** HOW TO COMPLETE THIS TASK **
A faithful, complete copy of the entries below is required, with images removed.

** EXTRACTED DATA **

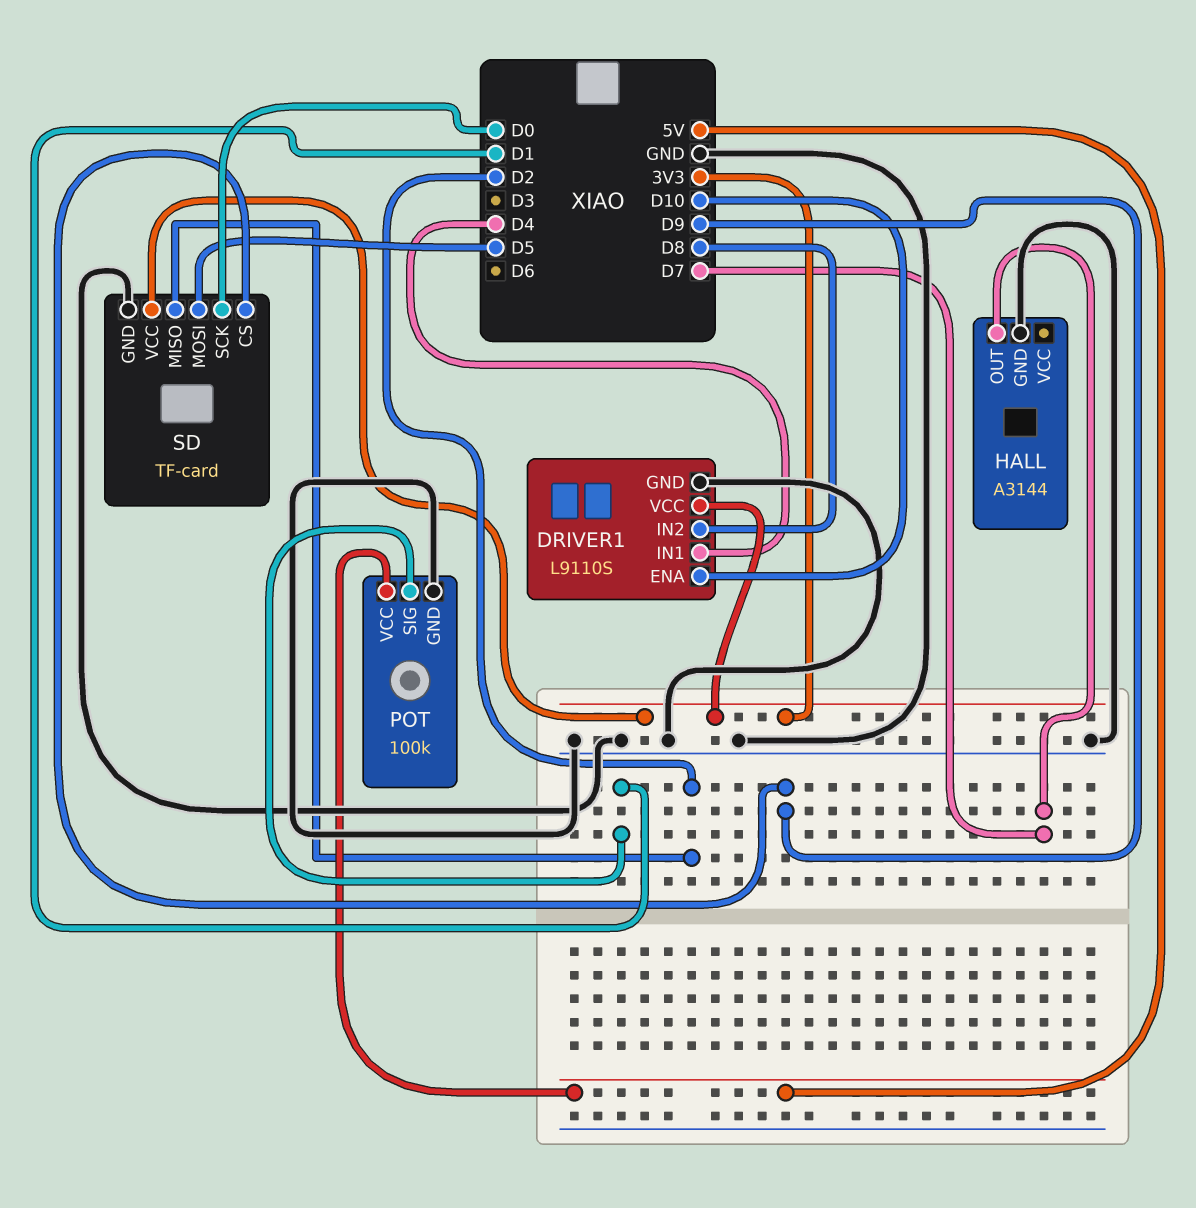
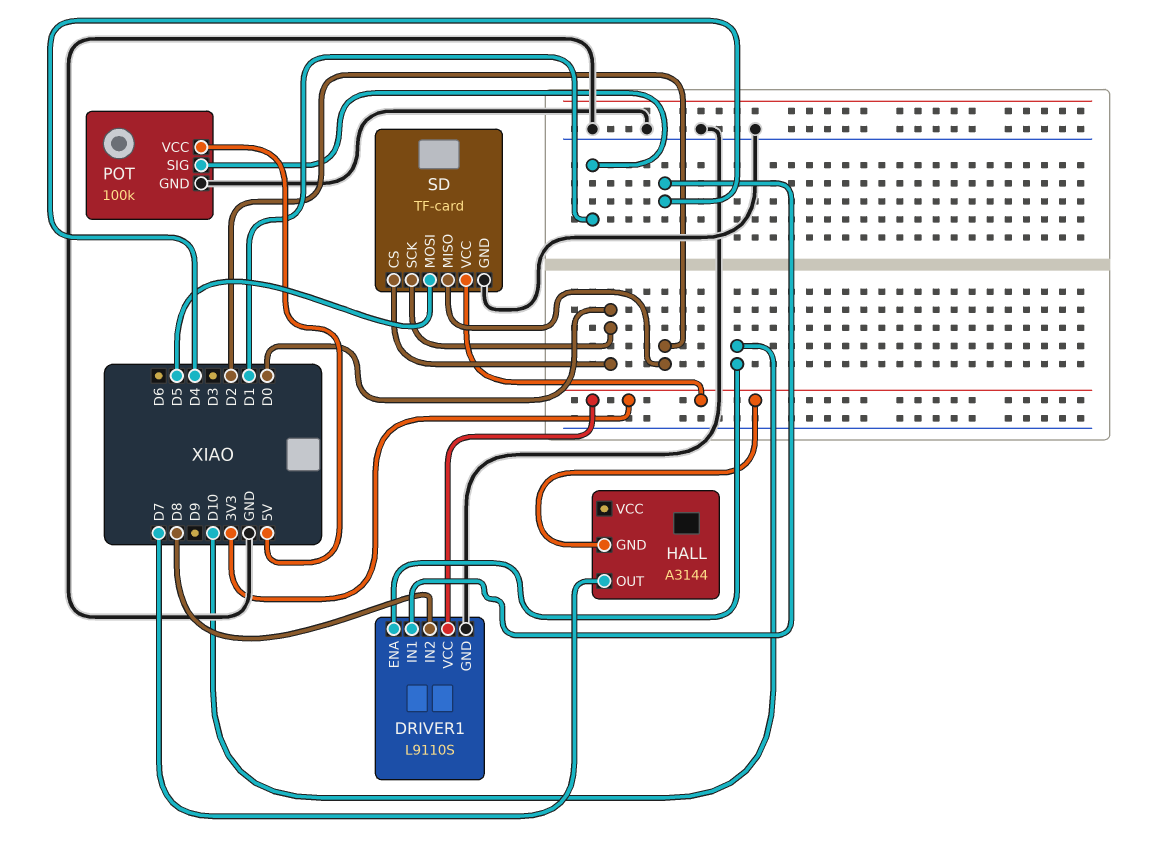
HALL pin GND: GND -> 3V3
SD pin CS: D9 -> D0

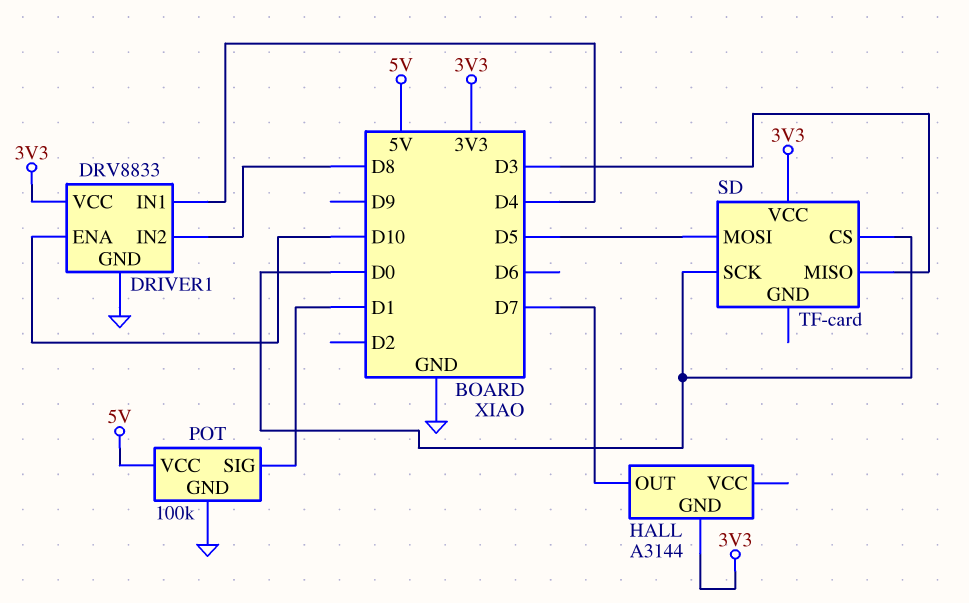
DRIVER1: L9110S -> DRV8833
SD pin GND: GND -> none
SD pin MISO: D2 -> D3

** SOLUTION FOR THIS TASK **
HALL pin GND: GND -> 3V3
SD pin CS: D9 -> D0

DRIVER1: L9110S -> DRV8833
SD pin GND: GND -> none
SD pin MISO: D2 -> D3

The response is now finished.